▶ [What is needed] All of the entries should be restated word for word, but without their pictures.

▶ [Stored data]

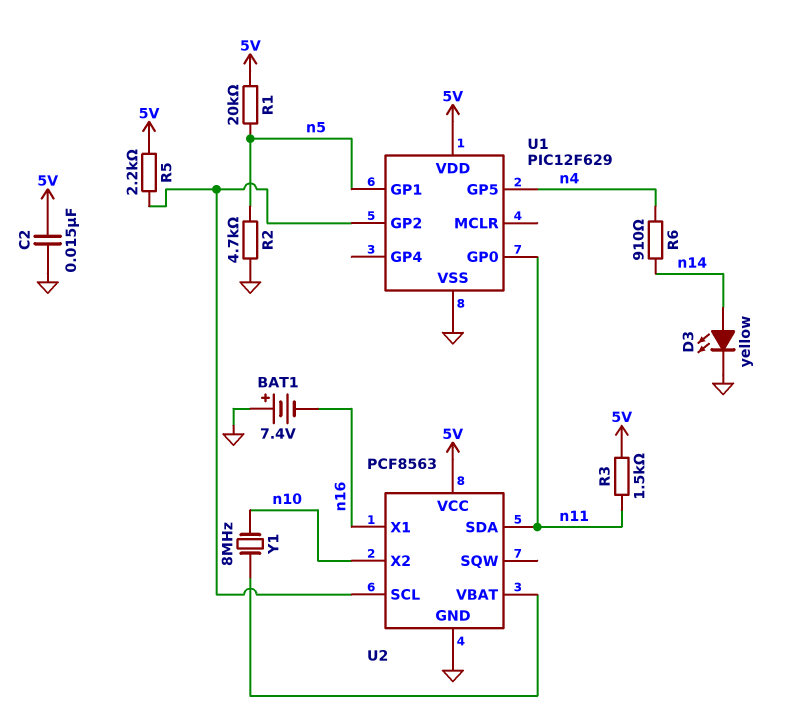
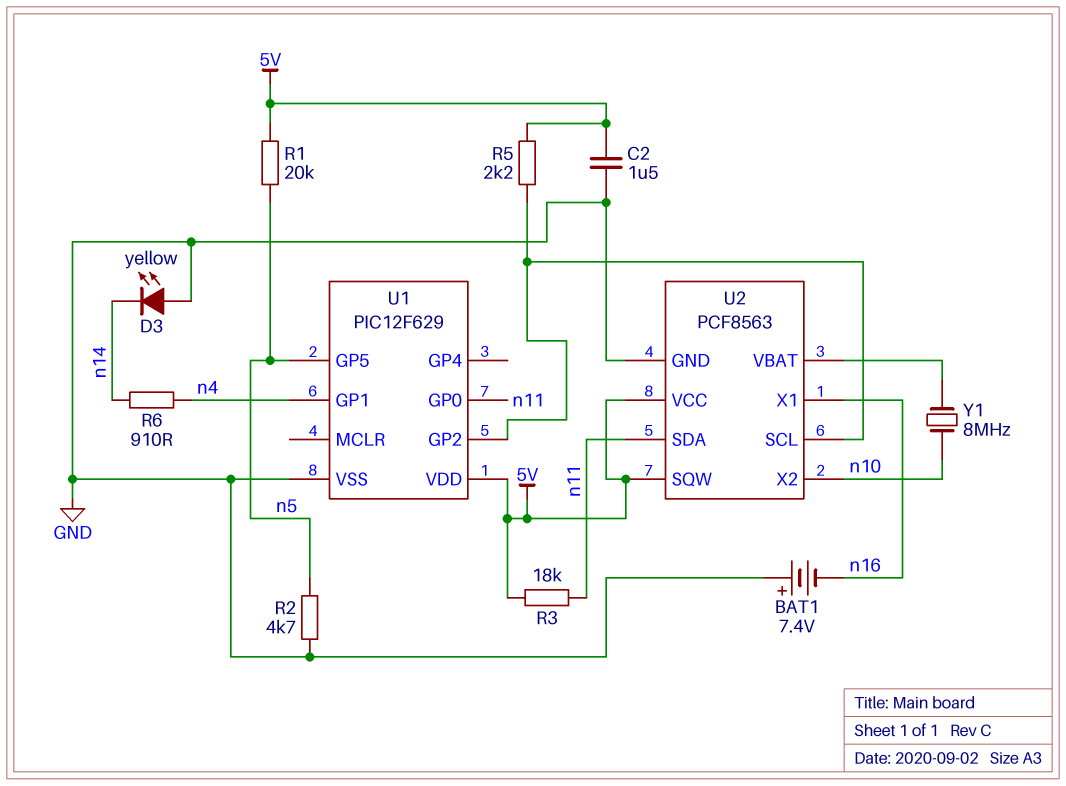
C2: 15nF (5V, GND) -> 1.5uF (5V, GND)
D3: LED yellow (A n14, K GND) -> LED yellow (A GND, K n14)
R3: 1.5k (5V, n11) -> 18k (5V, n11)
U1 pin GP1: n5 -> n4
U1 pin GP5: n4 -> n5
U2 pin SQW: none -> 5V

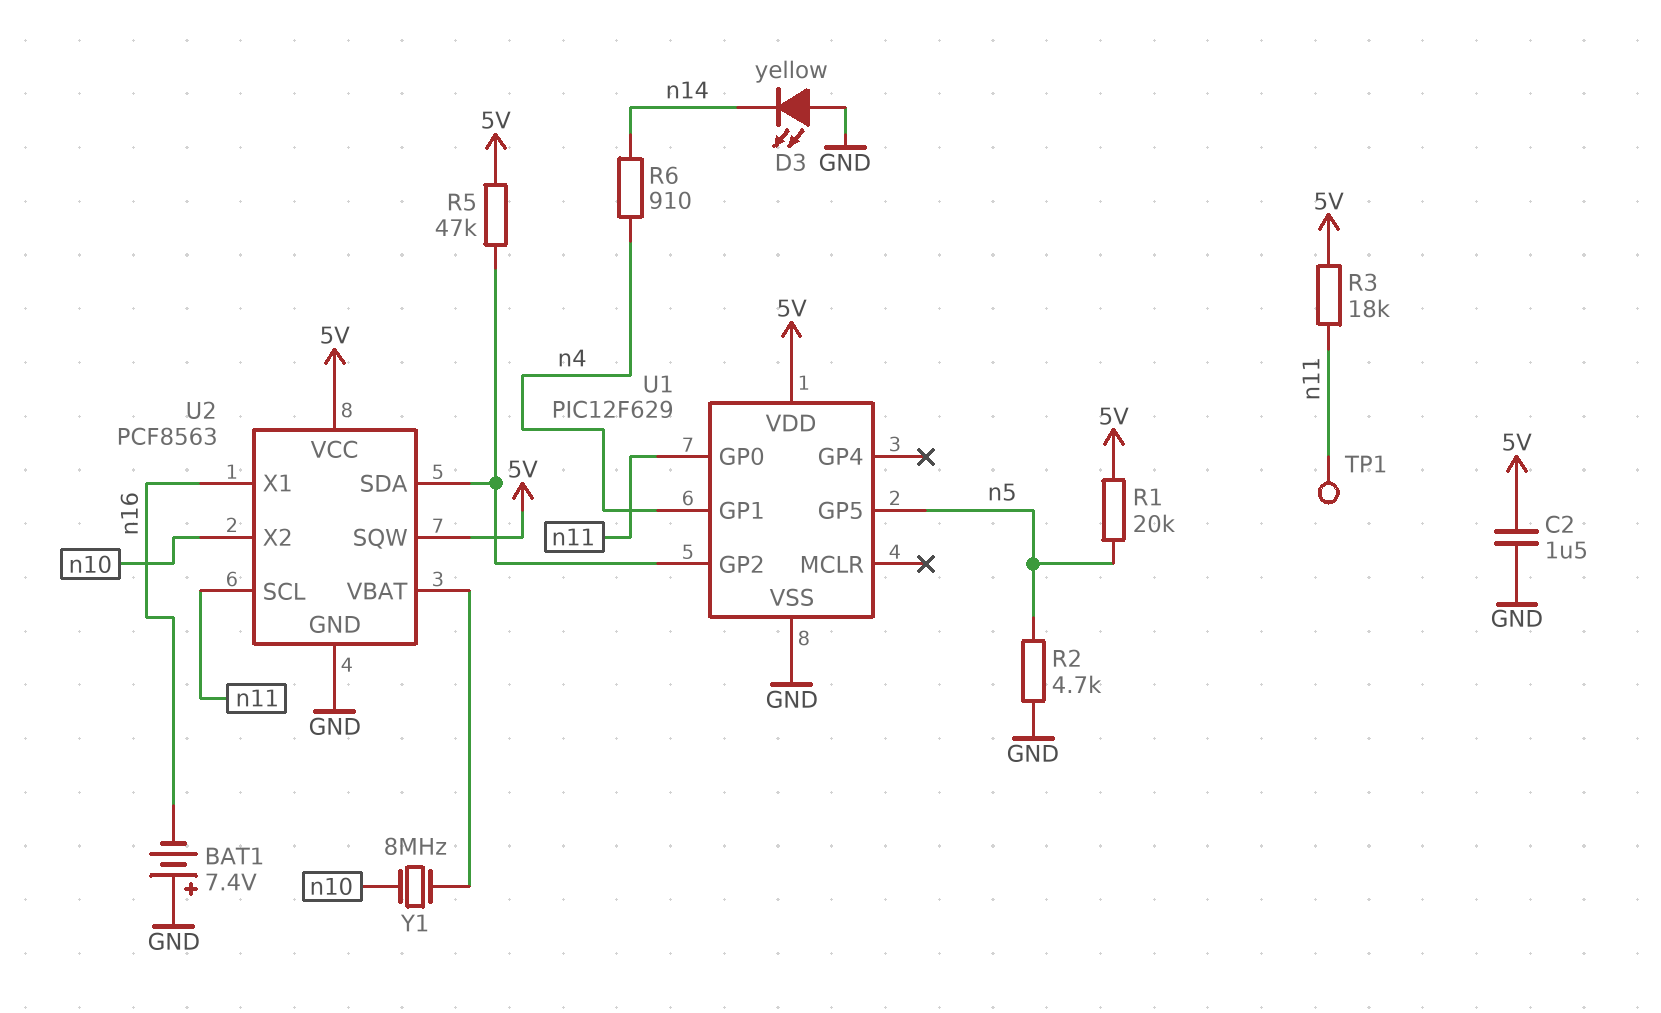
R5: 2.2k (5V, U1/GP2) -> 47k (5V, U1/GP2)
TP1: none -> test point (n11)
U2 pin SCL: U1/GP2 -> n11
U2 pin SDA: n11 -> U1/GP2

▶ [Answer section]
C2: 15nF (5V, GND) -> 1.5uF (5V, GND)
D3: LED yellow (A n14, K GND) -> LED yellow (A GND, K n14)
R3: 1.5k (5V, n11) -> 18k (5V, n11)
U1 pin GP1: n5 -> n4
U1 pin GP5: n4 -> n5
U2 pin SQW: none -> 5V

R5: 2.2k (5V, U1/GP2) -> 47k (5V, U1/GP2)
TP1: none -> test point (n11)
U2 pin SCL: U1/GP2 -> n11
U2 pin SDA: n11 -> U1/GP2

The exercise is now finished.